### About this task
Below are lines of data; restate word for word those running from the line containing "blue padlock [474,424,522,527]" to the line containing "none -> blue camera [643,237,728,309]", inclusive, and no others.

### Source material
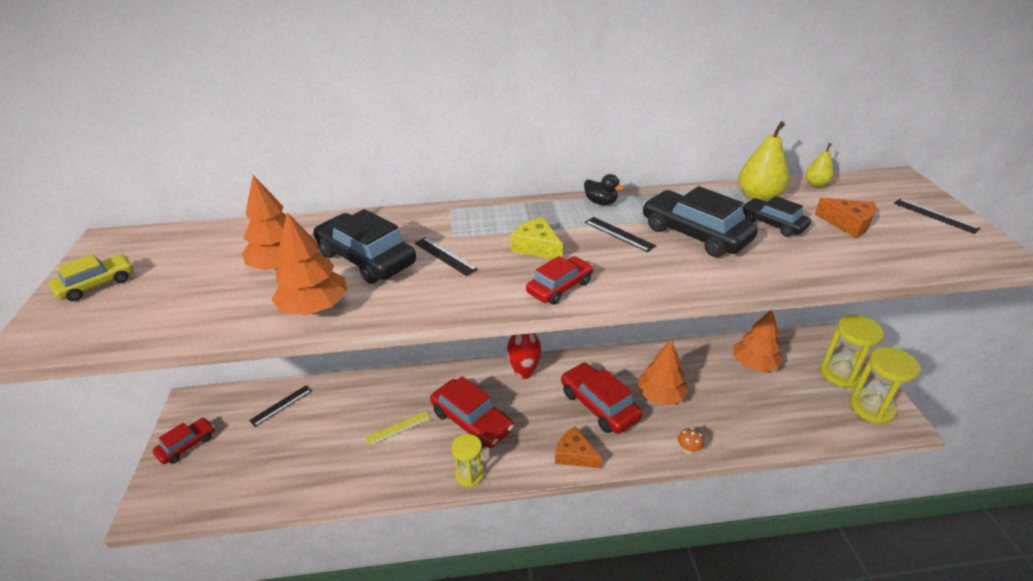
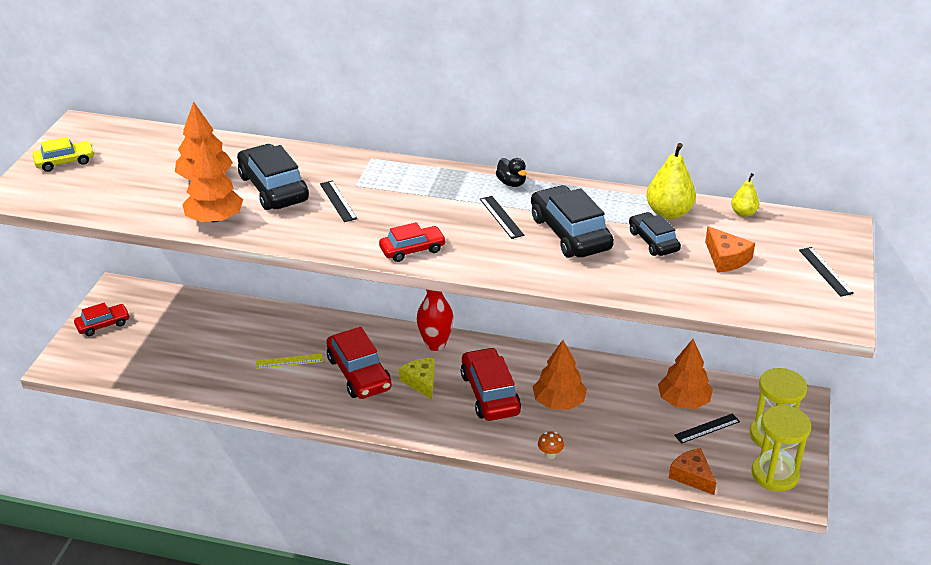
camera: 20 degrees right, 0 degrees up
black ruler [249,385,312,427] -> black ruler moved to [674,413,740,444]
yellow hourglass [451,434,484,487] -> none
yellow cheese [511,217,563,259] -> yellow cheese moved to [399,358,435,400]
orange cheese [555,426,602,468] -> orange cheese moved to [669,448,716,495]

...

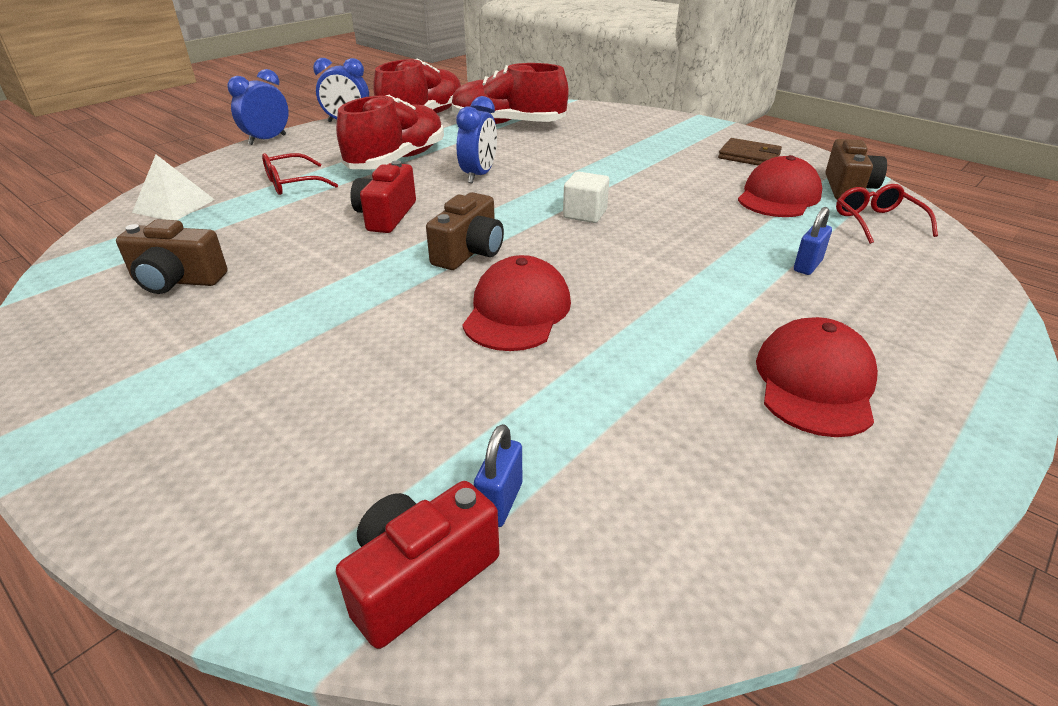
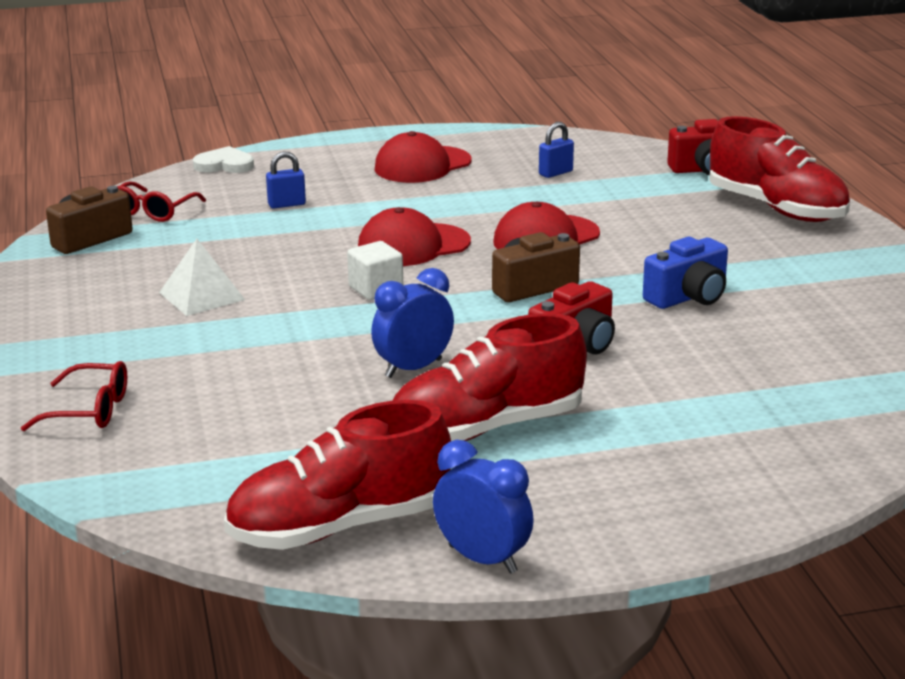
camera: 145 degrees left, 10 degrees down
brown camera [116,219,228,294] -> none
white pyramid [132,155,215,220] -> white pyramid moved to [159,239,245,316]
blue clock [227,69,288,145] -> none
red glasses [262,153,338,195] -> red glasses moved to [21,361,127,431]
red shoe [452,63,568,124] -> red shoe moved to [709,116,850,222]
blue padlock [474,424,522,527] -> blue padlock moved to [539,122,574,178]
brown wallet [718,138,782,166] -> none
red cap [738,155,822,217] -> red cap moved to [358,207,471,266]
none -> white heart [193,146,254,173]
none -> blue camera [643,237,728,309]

### Problem solution
blue padlock [474,424,522,527] -> blue padlock moved to [539,122,574,178]
brown wallet [718,138,782,166] -> none
red cap [738,155,822,217] -> red cap moved to [358,207,471,266]
none -> white heart [193,146,254,173]
none -> blue camera [643,237,728,309]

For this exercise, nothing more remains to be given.